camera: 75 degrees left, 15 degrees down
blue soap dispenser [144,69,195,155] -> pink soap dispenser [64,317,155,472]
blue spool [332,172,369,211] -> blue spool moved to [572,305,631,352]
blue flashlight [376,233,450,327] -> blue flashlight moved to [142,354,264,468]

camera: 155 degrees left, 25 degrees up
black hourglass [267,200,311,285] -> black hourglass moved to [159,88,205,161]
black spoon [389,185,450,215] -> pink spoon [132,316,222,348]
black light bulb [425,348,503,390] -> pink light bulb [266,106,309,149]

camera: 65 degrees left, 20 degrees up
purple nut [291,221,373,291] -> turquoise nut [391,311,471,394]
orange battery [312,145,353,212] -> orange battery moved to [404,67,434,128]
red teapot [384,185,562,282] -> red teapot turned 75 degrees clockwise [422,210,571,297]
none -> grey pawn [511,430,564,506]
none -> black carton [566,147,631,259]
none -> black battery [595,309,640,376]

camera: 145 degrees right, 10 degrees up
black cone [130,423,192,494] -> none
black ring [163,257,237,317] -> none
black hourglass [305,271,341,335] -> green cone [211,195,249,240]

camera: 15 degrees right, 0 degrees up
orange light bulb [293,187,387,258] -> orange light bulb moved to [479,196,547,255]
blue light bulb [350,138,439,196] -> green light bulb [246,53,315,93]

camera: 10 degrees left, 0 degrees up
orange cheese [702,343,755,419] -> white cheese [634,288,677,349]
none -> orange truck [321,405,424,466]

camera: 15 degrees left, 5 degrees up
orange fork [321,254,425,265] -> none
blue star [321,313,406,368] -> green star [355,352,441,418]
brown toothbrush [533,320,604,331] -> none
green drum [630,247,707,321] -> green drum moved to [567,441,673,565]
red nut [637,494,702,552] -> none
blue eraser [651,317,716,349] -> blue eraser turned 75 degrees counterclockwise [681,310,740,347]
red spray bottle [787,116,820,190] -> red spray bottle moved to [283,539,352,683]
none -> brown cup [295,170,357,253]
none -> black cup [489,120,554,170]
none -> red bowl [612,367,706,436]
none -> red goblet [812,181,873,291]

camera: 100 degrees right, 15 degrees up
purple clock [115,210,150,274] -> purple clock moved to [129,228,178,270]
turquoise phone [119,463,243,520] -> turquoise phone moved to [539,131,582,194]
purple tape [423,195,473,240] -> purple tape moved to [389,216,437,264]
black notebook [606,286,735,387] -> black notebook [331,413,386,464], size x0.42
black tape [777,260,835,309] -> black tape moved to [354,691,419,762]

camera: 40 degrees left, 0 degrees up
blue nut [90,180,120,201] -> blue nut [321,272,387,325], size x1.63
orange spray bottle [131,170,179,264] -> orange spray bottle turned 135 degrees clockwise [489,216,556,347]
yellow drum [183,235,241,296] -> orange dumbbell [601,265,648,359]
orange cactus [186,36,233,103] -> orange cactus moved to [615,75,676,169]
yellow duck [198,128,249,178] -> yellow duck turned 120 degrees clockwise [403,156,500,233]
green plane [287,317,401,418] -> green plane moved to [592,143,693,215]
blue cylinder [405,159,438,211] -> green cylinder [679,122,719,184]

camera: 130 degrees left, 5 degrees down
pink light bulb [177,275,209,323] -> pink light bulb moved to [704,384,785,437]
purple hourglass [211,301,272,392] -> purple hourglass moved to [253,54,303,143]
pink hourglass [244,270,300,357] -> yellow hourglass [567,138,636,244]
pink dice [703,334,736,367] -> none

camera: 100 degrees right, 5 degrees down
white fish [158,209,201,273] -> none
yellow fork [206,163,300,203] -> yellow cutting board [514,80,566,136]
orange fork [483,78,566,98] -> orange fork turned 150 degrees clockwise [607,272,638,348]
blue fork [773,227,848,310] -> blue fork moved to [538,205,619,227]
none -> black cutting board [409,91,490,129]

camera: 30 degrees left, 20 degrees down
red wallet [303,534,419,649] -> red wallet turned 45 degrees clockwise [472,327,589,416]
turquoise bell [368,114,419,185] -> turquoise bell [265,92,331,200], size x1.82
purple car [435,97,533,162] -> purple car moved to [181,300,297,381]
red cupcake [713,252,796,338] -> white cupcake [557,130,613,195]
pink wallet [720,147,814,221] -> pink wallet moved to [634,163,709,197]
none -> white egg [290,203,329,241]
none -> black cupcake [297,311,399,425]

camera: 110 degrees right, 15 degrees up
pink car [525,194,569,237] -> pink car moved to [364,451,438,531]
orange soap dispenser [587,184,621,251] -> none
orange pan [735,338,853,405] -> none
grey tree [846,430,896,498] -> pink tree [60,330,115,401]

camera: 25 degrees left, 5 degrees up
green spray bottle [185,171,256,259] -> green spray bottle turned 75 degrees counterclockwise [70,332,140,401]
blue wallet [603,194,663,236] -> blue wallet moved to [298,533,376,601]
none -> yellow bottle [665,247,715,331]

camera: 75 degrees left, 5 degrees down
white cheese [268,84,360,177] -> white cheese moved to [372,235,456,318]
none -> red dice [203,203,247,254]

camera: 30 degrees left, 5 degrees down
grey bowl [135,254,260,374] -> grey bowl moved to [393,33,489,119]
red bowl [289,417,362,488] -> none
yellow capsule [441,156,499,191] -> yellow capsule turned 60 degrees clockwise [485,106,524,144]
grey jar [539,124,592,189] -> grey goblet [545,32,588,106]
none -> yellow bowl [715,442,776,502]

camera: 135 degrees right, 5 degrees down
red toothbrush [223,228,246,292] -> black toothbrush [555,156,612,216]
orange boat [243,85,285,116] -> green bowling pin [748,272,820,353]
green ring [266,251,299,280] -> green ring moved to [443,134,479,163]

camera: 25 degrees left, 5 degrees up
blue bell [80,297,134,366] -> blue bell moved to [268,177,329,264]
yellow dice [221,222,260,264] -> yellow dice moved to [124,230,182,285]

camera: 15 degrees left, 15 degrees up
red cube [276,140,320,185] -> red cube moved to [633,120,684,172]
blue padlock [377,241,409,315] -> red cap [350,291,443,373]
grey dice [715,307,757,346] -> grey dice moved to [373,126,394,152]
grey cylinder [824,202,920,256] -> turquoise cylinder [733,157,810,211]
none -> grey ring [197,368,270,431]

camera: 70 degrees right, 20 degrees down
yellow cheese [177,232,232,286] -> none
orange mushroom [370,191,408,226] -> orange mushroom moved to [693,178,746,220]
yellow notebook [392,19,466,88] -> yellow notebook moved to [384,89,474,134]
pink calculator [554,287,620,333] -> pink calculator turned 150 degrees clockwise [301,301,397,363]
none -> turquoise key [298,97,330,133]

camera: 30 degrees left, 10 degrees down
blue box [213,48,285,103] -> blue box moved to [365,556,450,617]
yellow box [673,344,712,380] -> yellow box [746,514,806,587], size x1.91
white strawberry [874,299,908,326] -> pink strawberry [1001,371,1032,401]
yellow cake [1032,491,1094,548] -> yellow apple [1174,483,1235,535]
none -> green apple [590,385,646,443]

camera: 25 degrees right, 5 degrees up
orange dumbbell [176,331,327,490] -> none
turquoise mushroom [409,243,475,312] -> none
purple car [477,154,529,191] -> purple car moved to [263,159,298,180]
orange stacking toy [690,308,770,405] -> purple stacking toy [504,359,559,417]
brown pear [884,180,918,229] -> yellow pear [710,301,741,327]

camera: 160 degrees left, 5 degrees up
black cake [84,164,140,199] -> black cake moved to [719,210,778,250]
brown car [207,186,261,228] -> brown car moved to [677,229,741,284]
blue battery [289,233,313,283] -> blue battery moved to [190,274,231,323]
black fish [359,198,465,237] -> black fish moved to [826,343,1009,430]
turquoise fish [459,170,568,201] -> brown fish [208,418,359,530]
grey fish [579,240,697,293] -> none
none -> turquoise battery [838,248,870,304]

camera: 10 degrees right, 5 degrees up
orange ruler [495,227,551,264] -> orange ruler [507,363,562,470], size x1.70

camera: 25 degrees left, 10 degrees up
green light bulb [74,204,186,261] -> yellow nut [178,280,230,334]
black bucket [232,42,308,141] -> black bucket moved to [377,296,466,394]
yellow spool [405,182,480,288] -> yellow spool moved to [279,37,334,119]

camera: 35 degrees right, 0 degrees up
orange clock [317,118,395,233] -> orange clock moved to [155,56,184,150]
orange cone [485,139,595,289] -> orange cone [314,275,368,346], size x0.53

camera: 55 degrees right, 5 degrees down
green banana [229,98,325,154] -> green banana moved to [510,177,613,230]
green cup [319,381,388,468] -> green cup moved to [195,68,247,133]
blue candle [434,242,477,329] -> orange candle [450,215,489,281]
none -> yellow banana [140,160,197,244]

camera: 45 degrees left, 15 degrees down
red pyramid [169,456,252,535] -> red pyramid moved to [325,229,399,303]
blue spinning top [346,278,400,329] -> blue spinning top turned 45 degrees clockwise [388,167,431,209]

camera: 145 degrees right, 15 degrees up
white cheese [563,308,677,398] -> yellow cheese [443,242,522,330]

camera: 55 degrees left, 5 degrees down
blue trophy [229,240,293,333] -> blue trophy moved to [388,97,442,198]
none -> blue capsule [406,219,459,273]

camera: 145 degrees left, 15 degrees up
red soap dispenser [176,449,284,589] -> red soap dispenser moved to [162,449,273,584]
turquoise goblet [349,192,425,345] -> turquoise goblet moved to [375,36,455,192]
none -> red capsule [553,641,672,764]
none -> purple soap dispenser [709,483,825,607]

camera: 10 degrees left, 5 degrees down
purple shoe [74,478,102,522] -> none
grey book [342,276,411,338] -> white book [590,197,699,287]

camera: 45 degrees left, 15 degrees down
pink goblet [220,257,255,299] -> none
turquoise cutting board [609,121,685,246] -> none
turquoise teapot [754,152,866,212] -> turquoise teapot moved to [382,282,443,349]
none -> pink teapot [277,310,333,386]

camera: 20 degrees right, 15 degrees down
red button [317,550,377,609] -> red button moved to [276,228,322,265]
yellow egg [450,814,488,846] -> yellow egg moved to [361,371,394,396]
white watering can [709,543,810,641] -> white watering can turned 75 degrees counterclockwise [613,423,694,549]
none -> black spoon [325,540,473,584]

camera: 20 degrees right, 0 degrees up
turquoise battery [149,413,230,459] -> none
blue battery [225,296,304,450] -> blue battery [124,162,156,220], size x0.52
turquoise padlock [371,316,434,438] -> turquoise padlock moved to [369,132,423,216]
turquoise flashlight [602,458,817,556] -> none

### [Task objective]
Set down each line exactly as it appears, starting at the top of the data and ending at the line containing "camera: 10 degrees left, 0 degrees up", and include no other lines.

### [Result below]
camera: 75 degrees left, 15 degrees down
blue soap dispenser [144,69,195,155] -> pink soap dispenser [64,317,155,472]
blue spool [332,172,369,211] -> blue spool moved to [572,305,631,352]
blue flashlight [376,233,450,327] -> blue flashlight moved to [142,354,264,468]

camera: 155 degrees left, 25 degrees up
black hourglass [267,200,311,285] -> black hourglass moved to [159,88,205,161]
black spoon [389,185,450,215] -> pink spoon [132,316,222,348]
black light bulb [425,348,503,390] -> pink light bulb [266,106,309,149]

camera: 65 degrees left, 20 degrees up
purple nut [291,221,373,291] -> turquoise nut [391,311,471,394]
orange battery [312,145,353,212] -> orange battery moved to [404,67,434,128]
red teapot [384,185,562,282] -> red teapot turned 75 degrees clockwise [422,210,571,297]
none -> grey pawn [511,430,564,506]
none -> black carton [566,147,631,259]
none -> black battery [595,309,640,376]

camera: 145 degrees right, 10 degrees up
black cone [130,423,192,494] -> none
black ring [163,257,237,317] -> none
black hourglass [305,271,341,335] -> green cone [211,195,249,240]

camera: 15 degrees right, 0 degrees up
orange light bulb [293,187,387,258] -> orange light bulb moved to [479,196,547,255]
blue light bulb [350,138,439,196] -> green light bulb [246,53,315,93]

camera: 10 degrees left, 0 degrees up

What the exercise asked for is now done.